Exercise objective. From the line containing "The turquoise mirameta at 610,574 appeared." down to the final line of the entries below, return each line exactly and drop the pictures.

Extracted data entries.
*****

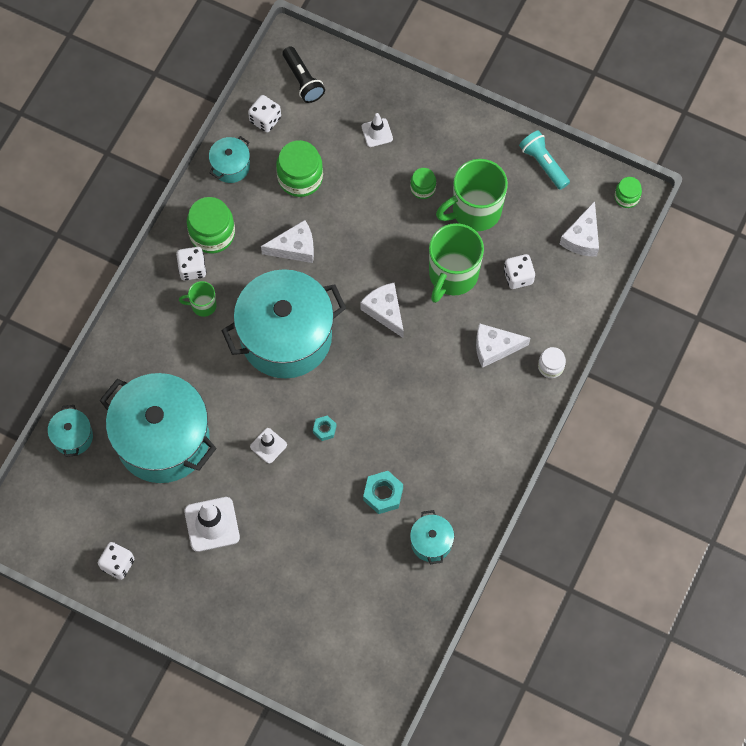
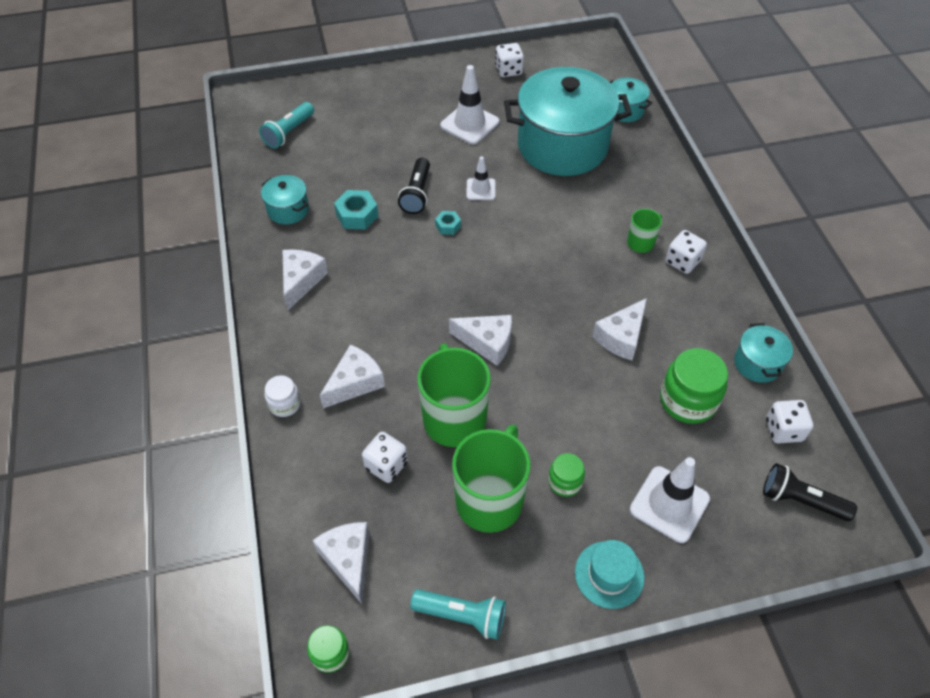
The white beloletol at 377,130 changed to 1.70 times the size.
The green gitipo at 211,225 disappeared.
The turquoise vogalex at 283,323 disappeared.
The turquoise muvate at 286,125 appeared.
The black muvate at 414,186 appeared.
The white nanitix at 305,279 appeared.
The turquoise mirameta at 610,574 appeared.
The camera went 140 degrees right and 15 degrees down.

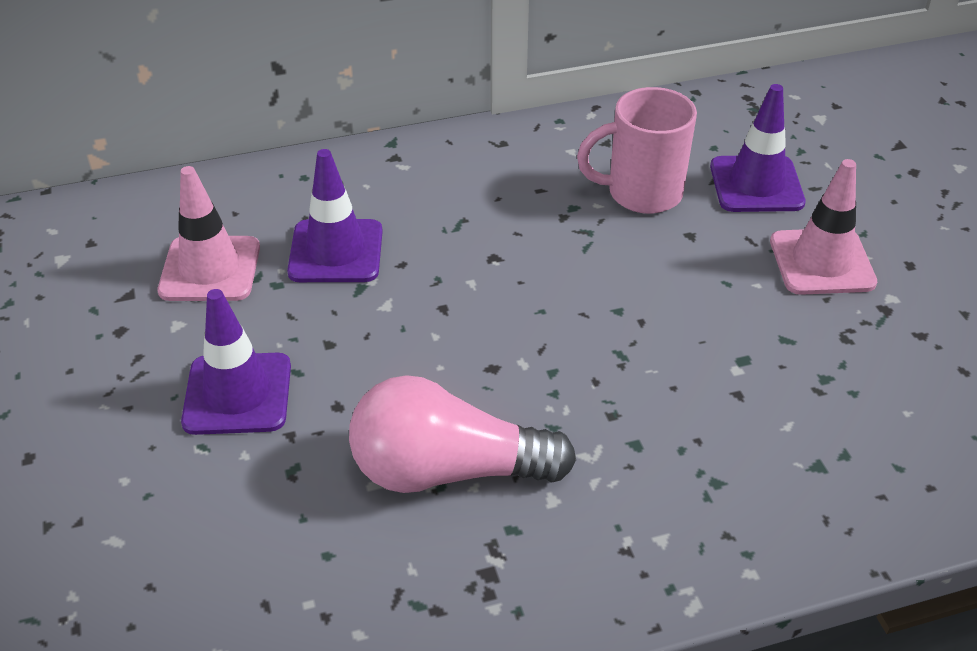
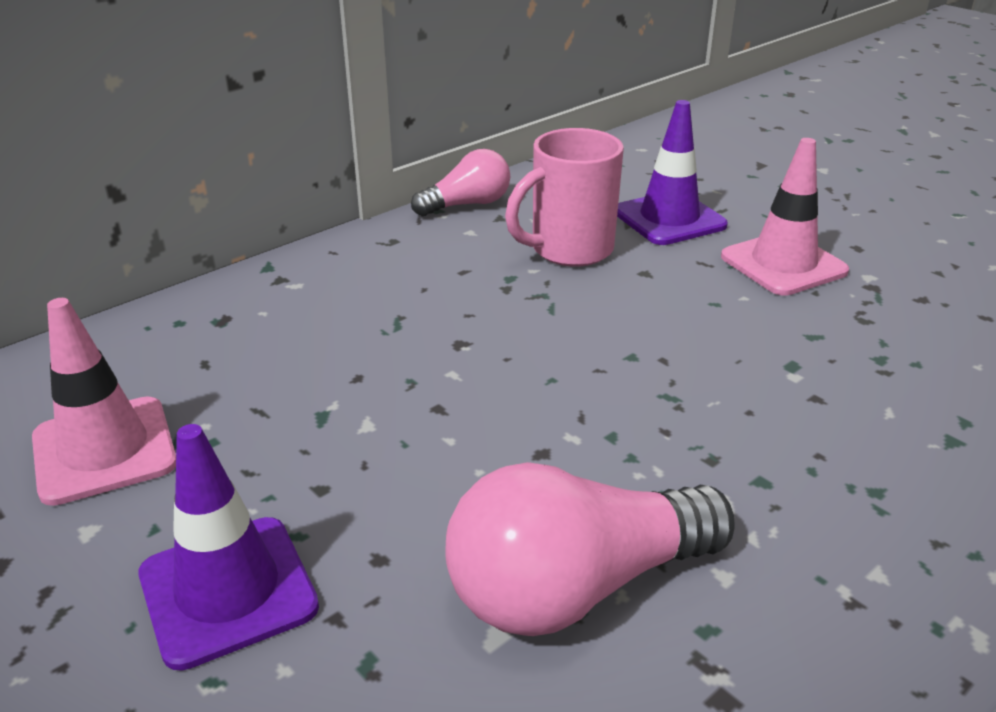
The purple beloletol at 335,215 disappeared.
The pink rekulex at 460,182 appeared.
The camera went 25 degrees left and 10 degrees down.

*****

Result.
The turquoise mirameta at 610,574 appeared.
The camera went 140 degrees right and 15 degrees down.

The purple beloletol at 335,215 disappeared.
The pink rekulex at 460,182 appeared.
The camera went 25 degrees left and 10 degrees down.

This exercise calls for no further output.